(Records from a collection)
- - - - - - -

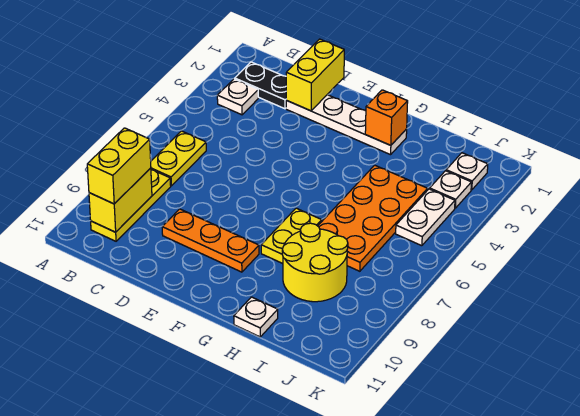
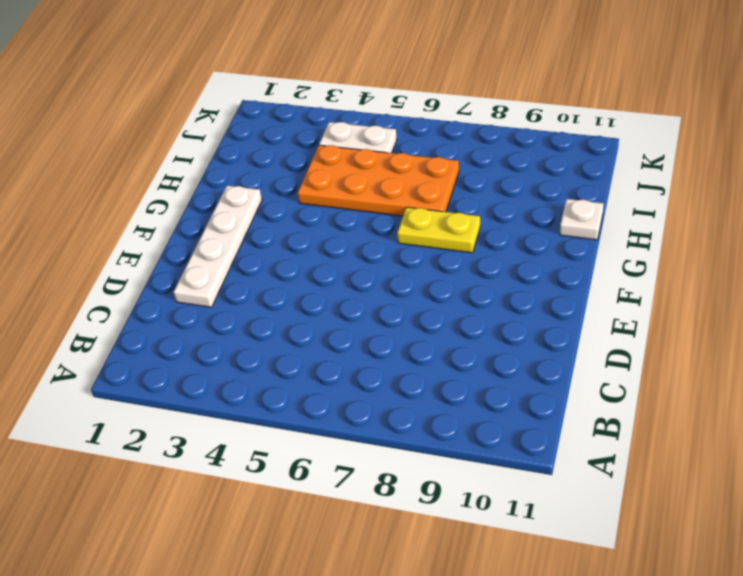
none -> black plate B2:C2 level 1
none -> white plate B3 level 1
none -> yellow plate B6:B7 level 1

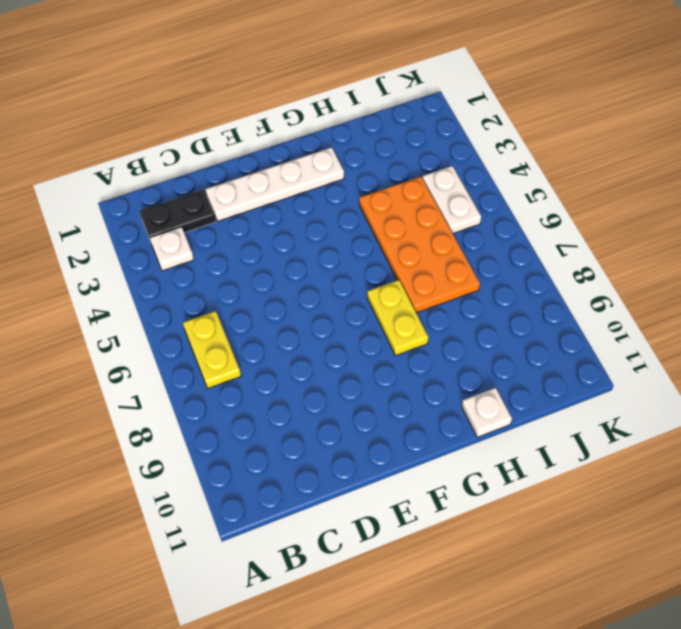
none -> yellow plate B8:B10 level 1
none -> orange plate D9:F9 level 1
none -> yellow round brick H8:I9 level 1

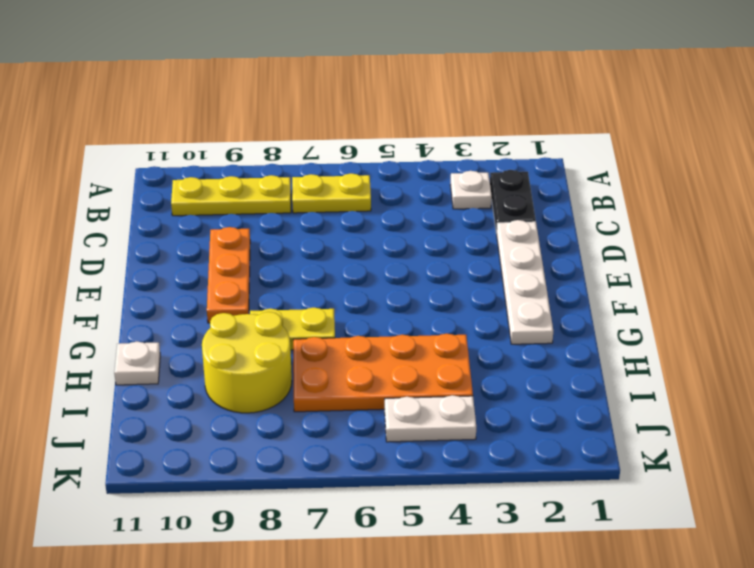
none -> white plate J2 level 1
none -> white plate J3 level 1
none -> yellow brick B9:B10 level 2

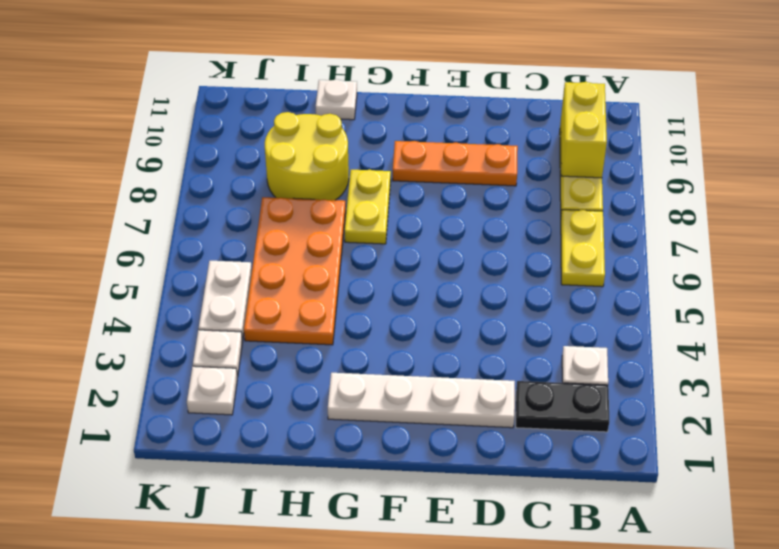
none -> yellow brick D1:D2 level 2
none -> orange brick G2 level 2
none -> yellow brick B9:B10 level 3

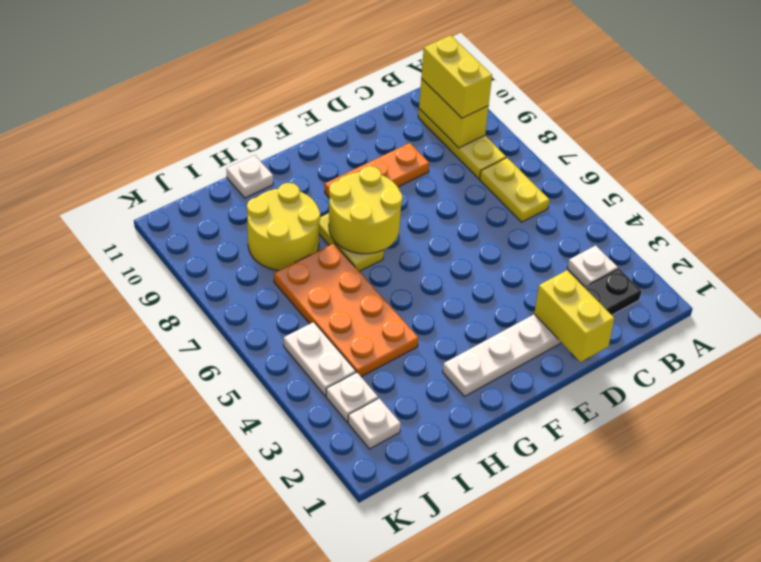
yellow round brick F7:G8 level 2 -> none
none -> orange brick G2 level 2

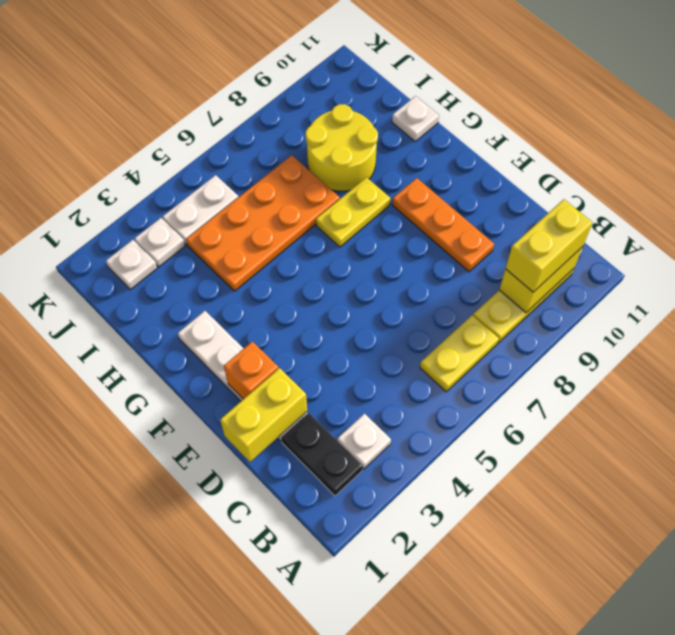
orange brick E2 level 2 -> orange brick G2 level 2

- - - - - - -

Filter the records for the string "orange" and copy every line that holds it.

▸ Exercise result:
none -> orange plate D9:F9 level 1
none -> orange brick G2 level 2
none -> orange brick G2 level 2
orange brick E2 level 2 -> orange brick G2 level 2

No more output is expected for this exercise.